• [Revision tracking records]:
►
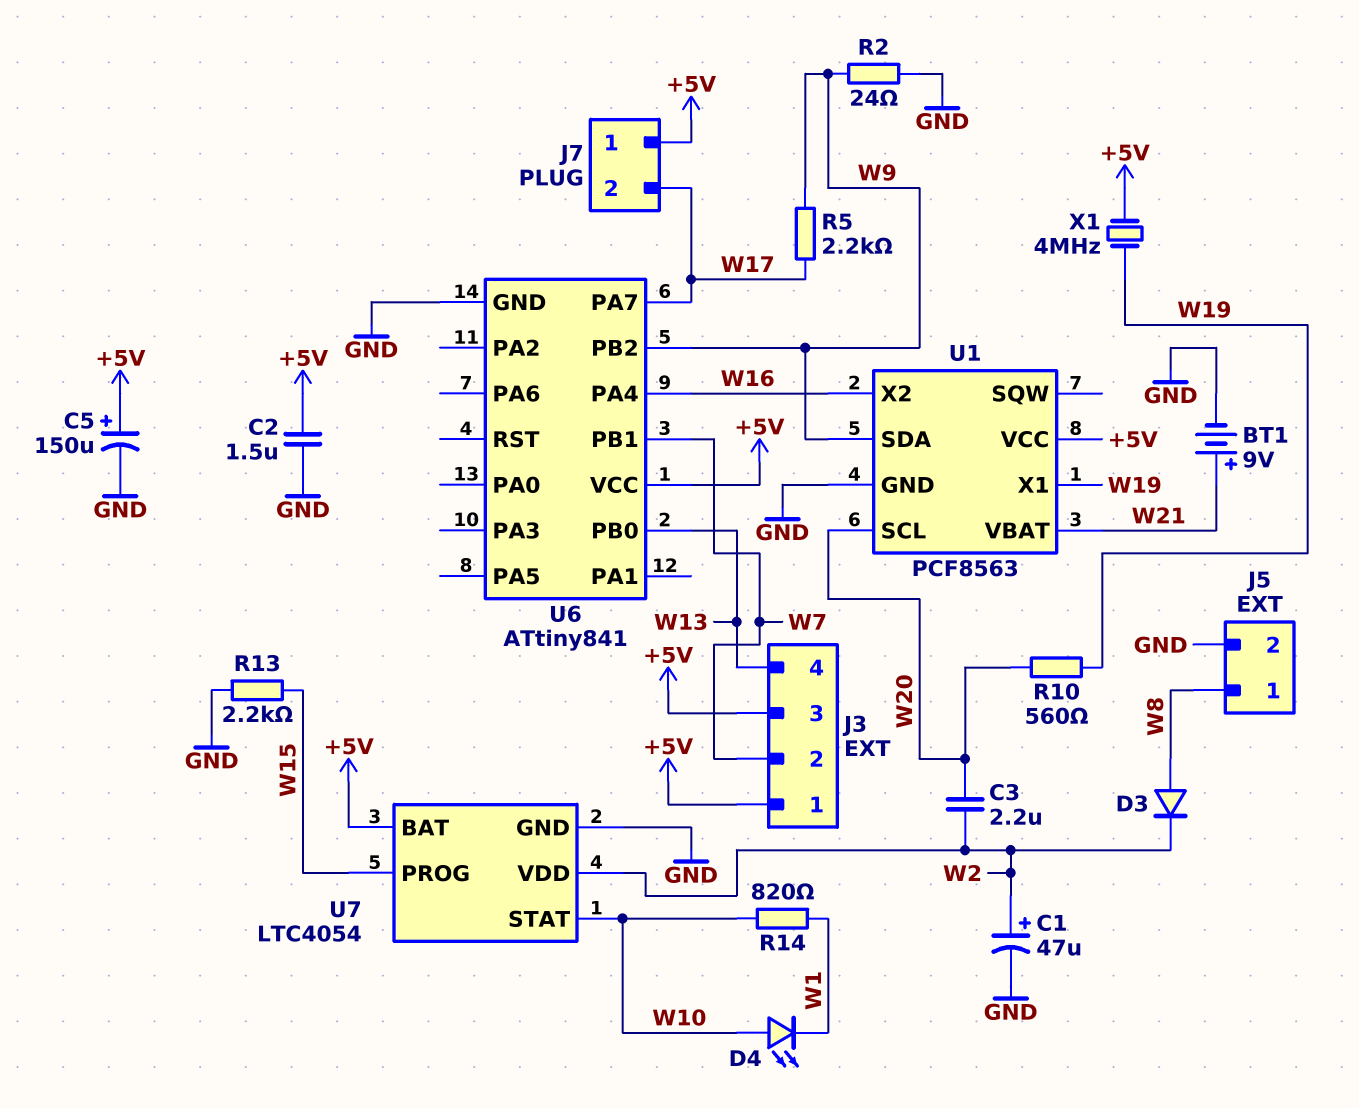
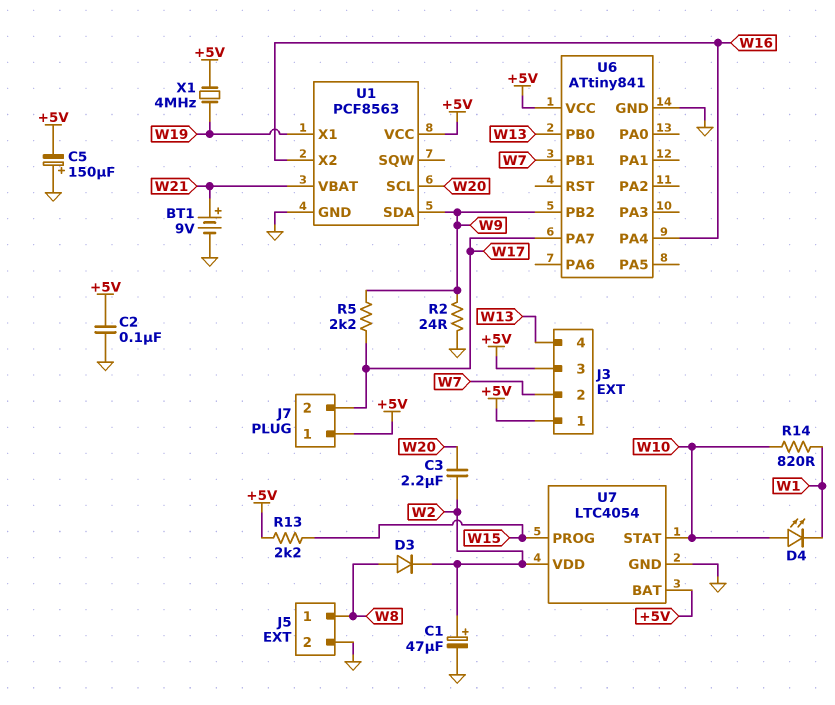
C2: 1.5uF (+5V, GND) -> 100nF (+5V, GND)
C5: 150uF (plus +5V, minus GND) -> 150uF (plus GND, minus +5V)
R10: 560 (W19, W20) -> none
R13: 2.2k (GND, W15) -> 2.2k (+5V, W15)

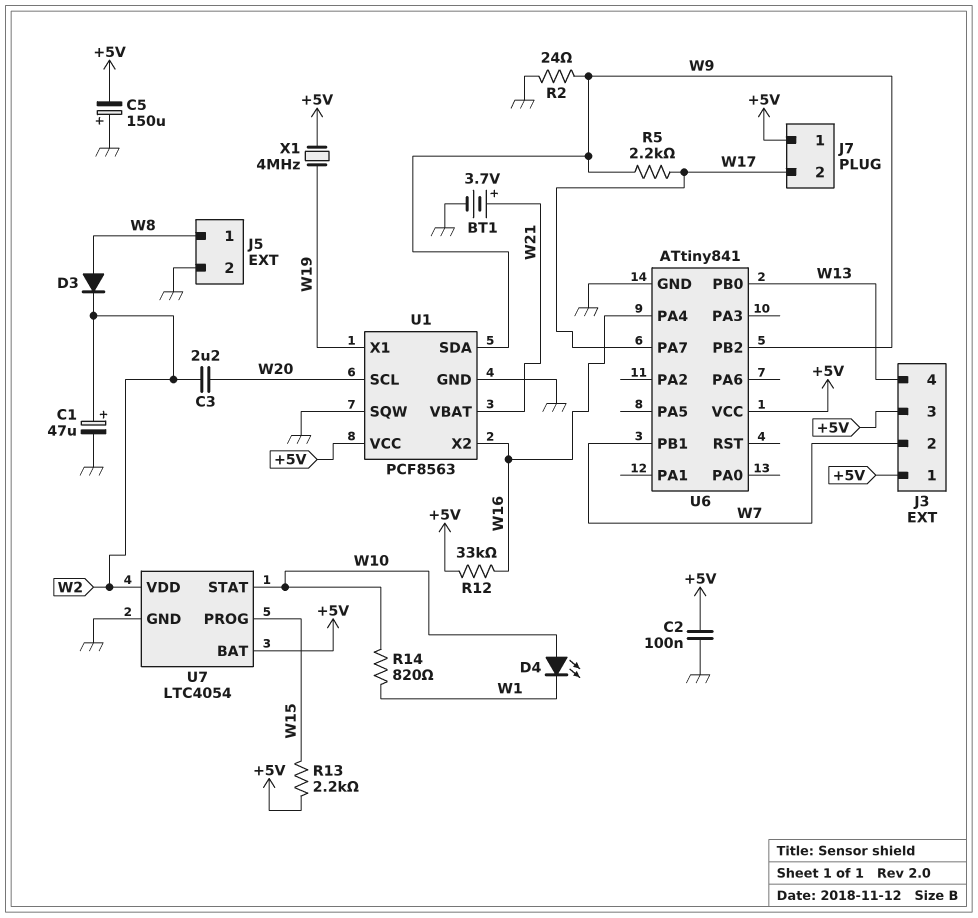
BT1: 9V (plus W21, minus GND) -> 3.7V (plus W21, minus GND)
R12: none -> 33k (+5V, W16)
U1 pin SQW: none -> GND

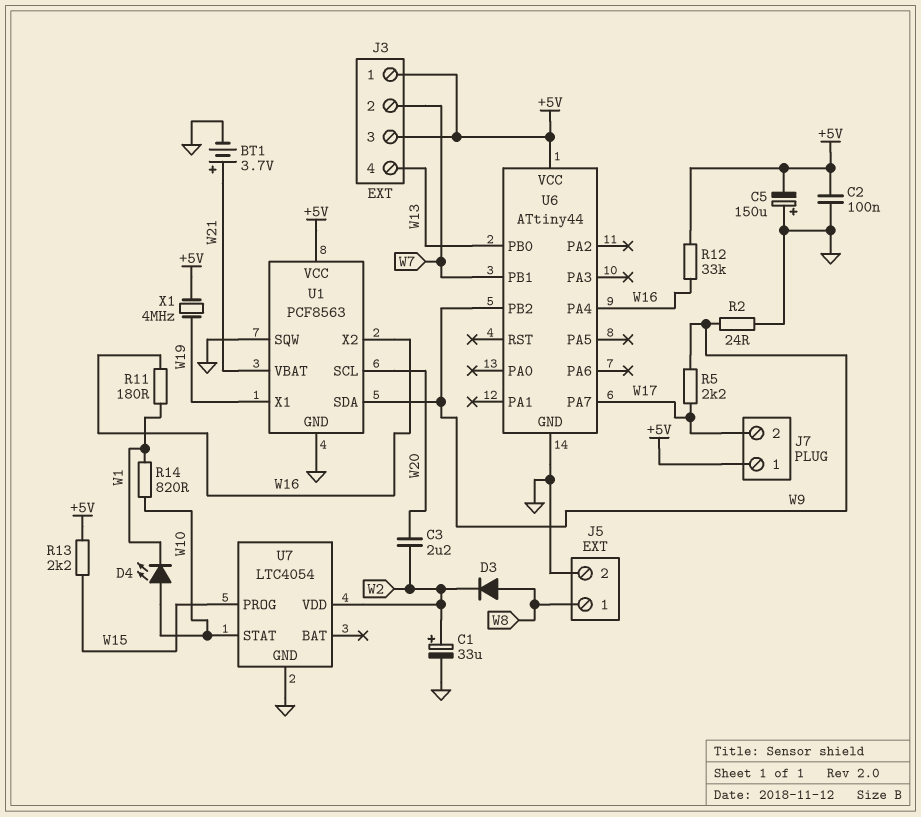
C1: 47uF (plus W2, minus GND) -> 33uF (plus W2, minus GND)
R11: none -> 180 (W1, W16)
U6: ATtiny841 -> ATtiny44
U7 pin BAT: +5V -> none

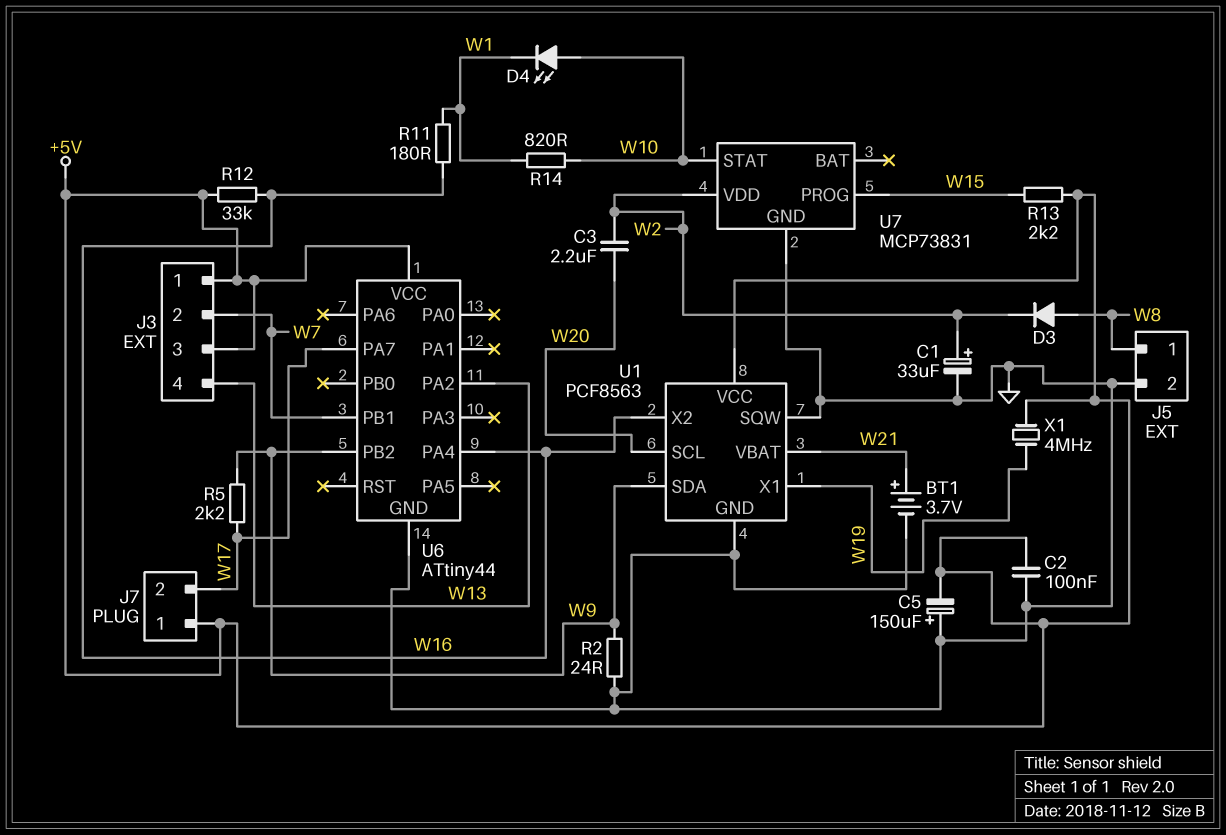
U6 pin PA2: none -> W13
U6 pin PB0: W13 -> none
U7: LTC4054 -> MCP73831

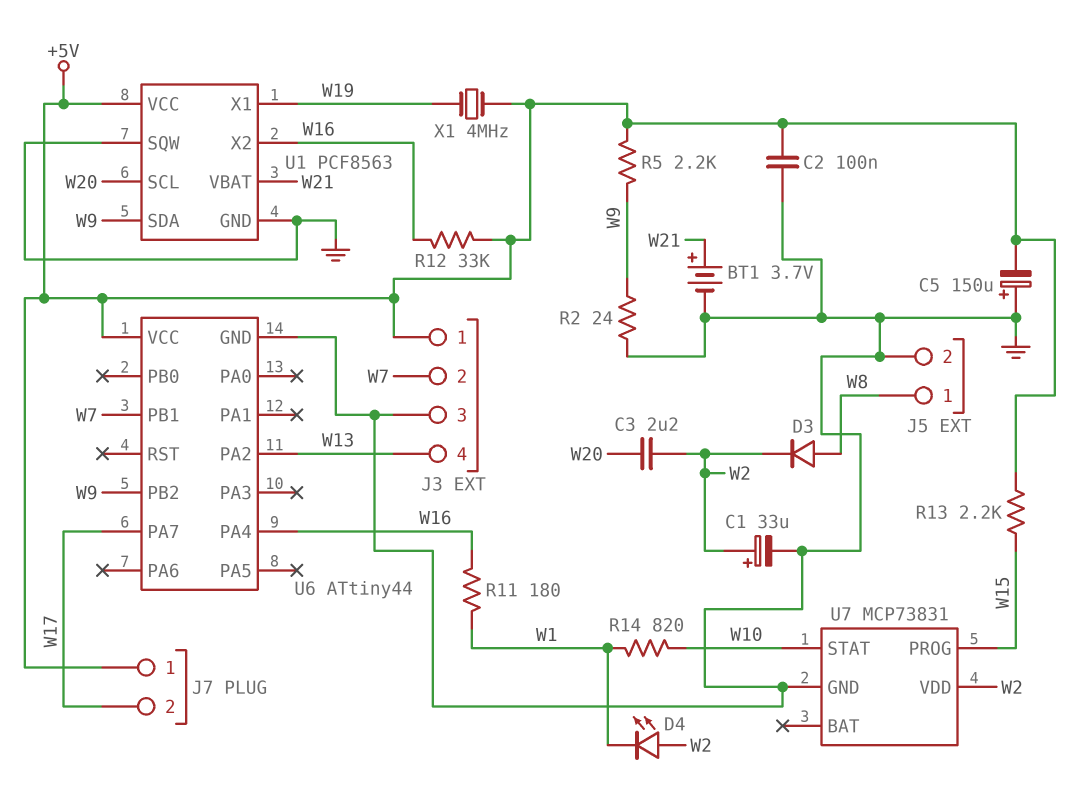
D4: LED (A W10, K W1) -> LED (A W2, K W1)
J3 pin 3: +5V -> GND
R5: 2.2k (W9, W17) -> 2.2k (+5V, W9)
◄
The records above need to be copied exactly, though not their pictures.

C2: 1.5uF (+5V, GND) -> 100nF (+5V, GND)
C5: 150uF (plus +5V, minus GND) -> 150uF (plus GND, minus +5V)
R10: 560 (W19, W20) -> none
R13: 2.2k (GND, W15) -> 2.2k (+5V, W15)

BT1: 9V (plus W21, minus GND) -> 3.7V (plus W21, minus GND)
R12: none -> 33k (+5V, W16)
U1 pin SQW: none -> GND

C1: 47uF (plus W2, minus GND) -> 33uF (plus W2, minus GND)
R11: none -> 180 (W1, W16)
U6: ATtiny841 -> ATtiny44
U7 pin BAT: +5V -> none

U6 pin PA2: none -> W13
U6 pin PB0: W13 -> none
U7: LTC4054 -> MCP73831

D4: LED (A W10, K W1) -> LED (A W2, K W1)
J3 pin 3: +5V -> GND
R5: 2.2k (W9, W17) -> 2.2k (+5V, W9)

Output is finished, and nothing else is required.